## WORK TO BE COMPLETED
Retype the records from the line containing "black arrow at" through the line containing "red trapezoid at", with both of those lines included.

# # # # # # #

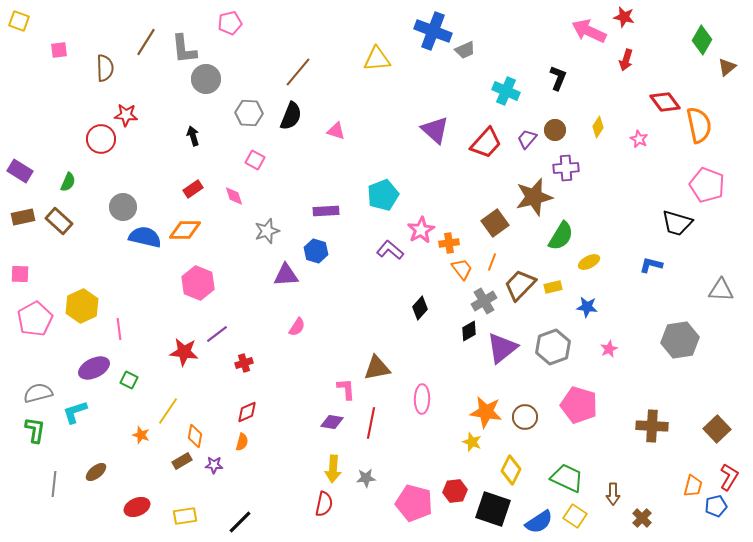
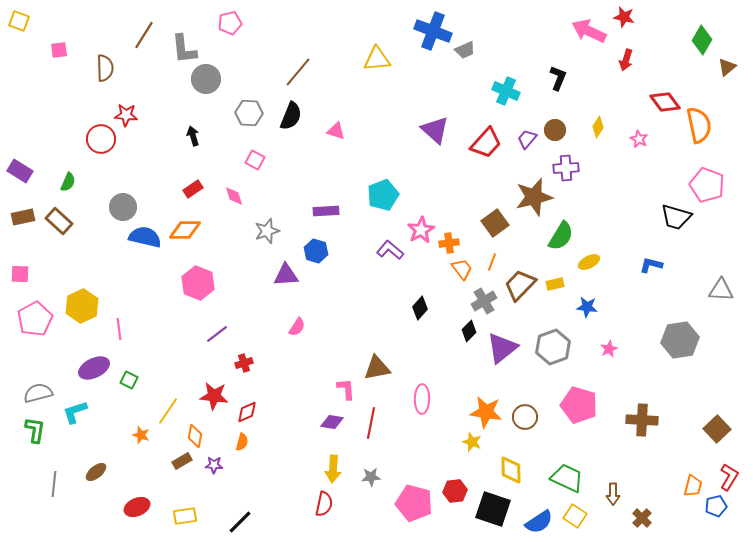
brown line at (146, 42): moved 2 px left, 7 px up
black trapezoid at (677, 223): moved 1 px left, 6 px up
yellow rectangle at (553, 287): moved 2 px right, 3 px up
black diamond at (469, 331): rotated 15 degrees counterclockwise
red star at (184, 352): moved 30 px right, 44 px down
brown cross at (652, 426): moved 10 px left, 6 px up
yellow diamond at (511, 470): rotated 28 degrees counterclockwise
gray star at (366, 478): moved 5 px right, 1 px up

# # # # # # #

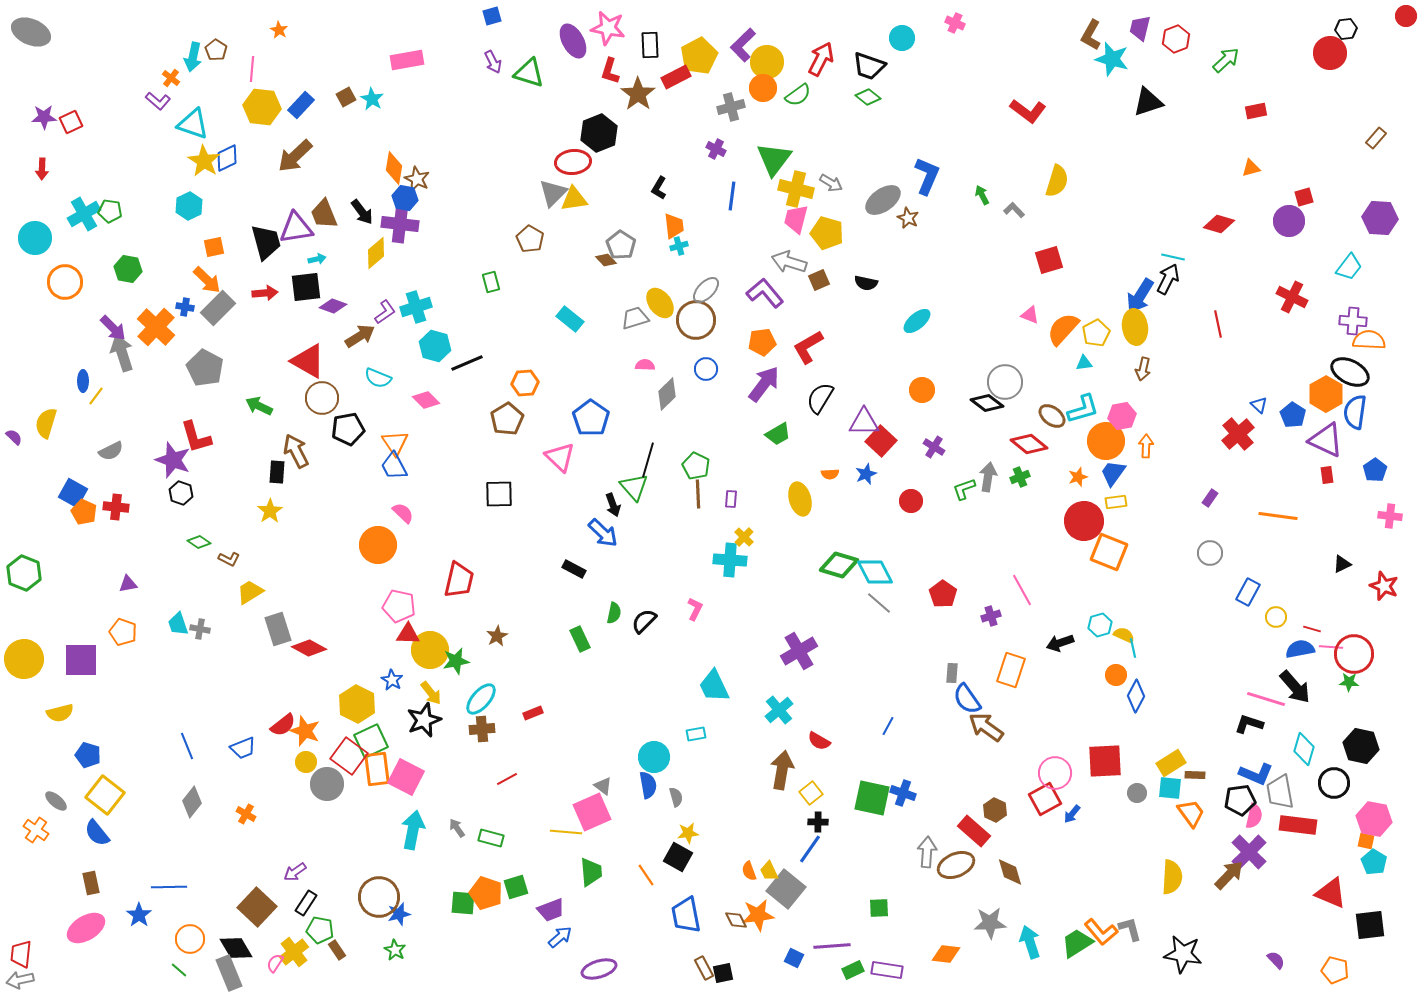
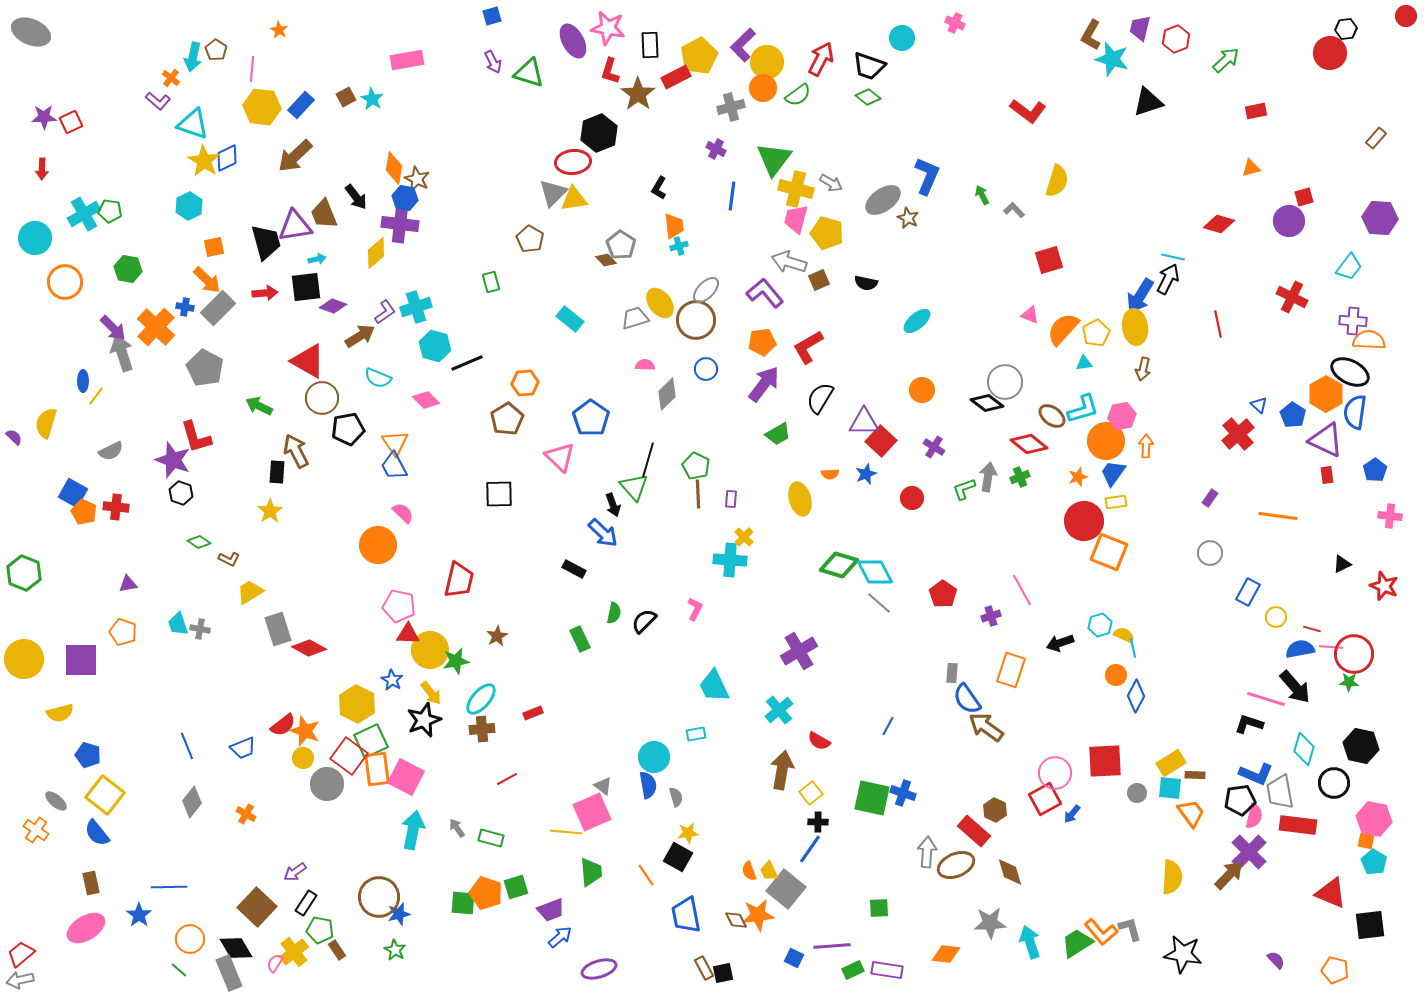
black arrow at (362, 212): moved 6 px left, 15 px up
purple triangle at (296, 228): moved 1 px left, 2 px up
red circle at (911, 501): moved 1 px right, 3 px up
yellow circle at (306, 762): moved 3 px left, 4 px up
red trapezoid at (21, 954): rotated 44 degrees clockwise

# # # # # # #

## WORKED ANSWER
black arrow at (362, 212): moved 6 px left, 15 px up
purple triangle at (296, 228): moved 1 px left, 2 px up
red circle at (911, 501): moved 1 px right, 3 px up
yellow circle at (306, 762): moved 3 px left, 4 px up
red trapezoid at (21, 954): rotated 44 degrees clockwise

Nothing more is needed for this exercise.